*What the exercise asks*
Every line holding the string "added" is to be copied from the entries below.

*Provided data*
BEGIN

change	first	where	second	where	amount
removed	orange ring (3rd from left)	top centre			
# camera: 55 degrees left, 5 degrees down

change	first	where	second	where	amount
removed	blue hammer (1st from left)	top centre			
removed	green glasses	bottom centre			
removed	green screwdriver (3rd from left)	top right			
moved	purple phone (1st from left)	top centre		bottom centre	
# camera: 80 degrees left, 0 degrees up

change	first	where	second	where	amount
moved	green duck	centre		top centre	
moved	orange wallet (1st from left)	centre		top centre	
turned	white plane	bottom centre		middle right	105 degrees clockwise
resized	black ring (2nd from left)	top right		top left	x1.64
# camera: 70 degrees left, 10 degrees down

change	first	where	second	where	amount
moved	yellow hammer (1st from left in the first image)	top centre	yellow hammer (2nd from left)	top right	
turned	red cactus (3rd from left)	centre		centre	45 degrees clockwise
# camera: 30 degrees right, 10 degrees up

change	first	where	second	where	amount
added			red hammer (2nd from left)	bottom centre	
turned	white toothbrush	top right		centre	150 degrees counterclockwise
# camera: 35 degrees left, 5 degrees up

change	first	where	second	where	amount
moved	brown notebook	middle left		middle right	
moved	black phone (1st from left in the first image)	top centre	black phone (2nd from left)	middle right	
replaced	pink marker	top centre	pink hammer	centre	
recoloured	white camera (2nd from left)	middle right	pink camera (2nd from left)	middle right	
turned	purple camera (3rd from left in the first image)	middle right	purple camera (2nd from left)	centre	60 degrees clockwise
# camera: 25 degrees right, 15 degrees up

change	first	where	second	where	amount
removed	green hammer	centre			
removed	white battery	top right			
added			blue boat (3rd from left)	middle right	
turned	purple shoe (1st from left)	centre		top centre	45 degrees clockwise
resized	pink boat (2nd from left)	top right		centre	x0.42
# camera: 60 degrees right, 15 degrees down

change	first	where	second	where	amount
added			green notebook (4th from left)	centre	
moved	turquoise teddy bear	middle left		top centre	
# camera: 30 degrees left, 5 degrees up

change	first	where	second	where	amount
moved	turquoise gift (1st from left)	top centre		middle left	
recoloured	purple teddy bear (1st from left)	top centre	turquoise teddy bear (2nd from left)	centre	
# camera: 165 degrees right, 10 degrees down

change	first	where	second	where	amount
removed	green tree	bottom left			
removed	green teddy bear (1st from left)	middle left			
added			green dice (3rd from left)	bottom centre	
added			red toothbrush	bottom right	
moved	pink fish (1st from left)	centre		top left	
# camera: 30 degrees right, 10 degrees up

END

*Answer box*
added			red hammer (2nd from left)	bottom centre	
added			blue boat (3rd from left)	middle right	
added			green notebook (4th from left)	centre	
added			green dice (3rd from left)	bottom centre	
added			red toothbrush	bottom right	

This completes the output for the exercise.